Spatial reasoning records

===============

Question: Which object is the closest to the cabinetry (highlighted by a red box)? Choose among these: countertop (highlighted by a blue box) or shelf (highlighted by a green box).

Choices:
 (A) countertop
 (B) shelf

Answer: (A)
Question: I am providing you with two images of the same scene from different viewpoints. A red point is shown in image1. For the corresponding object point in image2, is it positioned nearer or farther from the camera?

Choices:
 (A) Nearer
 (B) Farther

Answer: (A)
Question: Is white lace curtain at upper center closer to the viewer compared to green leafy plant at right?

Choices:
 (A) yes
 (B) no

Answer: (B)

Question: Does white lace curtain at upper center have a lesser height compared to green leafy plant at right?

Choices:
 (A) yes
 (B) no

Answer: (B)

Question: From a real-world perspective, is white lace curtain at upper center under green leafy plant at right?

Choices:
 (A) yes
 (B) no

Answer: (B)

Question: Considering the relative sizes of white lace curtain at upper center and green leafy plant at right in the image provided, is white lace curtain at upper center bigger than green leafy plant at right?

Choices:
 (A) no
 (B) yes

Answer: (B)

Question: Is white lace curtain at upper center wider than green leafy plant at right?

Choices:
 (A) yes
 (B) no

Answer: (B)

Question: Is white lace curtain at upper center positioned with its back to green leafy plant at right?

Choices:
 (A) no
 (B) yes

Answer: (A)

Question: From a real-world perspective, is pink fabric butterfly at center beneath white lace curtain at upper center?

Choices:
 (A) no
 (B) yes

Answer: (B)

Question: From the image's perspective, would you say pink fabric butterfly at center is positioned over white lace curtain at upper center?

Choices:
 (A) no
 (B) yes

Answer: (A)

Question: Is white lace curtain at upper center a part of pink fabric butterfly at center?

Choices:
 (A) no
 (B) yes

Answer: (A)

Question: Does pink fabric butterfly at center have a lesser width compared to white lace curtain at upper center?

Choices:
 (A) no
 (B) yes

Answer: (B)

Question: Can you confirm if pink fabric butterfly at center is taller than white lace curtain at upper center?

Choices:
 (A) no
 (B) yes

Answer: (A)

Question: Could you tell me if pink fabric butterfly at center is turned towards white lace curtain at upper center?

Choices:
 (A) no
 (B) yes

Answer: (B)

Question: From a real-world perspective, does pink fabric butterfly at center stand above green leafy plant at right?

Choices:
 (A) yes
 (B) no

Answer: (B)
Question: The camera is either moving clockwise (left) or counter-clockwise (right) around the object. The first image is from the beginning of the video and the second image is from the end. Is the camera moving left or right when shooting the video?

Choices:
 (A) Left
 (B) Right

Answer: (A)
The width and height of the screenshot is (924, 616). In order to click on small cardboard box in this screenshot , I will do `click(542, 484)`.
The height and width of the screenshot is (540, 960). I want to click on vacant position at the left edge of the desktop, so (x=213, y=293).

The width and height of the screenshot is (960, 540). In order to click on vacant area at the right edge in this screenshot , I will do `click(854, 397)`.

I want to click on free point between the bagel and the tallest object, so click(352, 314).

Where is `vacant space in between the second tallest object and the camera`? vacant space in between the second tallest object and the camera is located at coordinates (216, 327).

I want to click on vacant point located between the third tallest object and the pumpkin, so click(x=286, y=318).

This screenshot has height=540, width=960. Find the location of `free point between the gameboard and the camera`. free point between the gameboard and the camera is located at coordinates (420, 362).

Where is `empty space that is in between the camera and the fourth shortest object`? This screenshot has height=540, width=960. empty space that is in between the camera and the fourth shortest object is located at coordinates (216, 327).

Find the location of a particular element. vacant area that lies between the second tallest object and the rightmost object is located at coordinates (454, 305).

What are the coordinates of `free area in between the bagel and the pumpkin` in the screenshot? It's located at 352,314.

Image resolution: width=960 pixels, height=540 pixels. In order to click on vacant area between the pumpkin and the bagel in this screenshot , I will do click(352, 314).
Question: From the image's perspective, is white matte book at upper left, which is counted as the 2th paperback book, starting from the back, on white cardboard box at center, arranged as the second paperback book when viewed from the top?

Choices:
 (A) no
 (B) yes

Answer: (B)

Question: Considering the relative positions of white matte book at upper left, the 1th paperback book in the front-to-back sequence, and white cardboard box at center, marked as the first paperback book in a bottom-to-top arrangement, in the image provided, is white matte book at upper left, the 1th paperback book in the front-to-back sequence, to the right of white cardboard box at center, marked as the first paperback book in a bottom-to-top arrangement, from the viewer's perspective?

===============

Exercise » Extract every line of the data that contains the string "Find".

Result »
This screenshot has height=540, width=960. Find the location of `free point between the gameboard and the camera`. free point between the gameboard and the camera is located at coordinates (420, 362).
Find the location of a particular element. vacant area that lies between the second tallest object and the rightmost object is located at coordinates (454, 305).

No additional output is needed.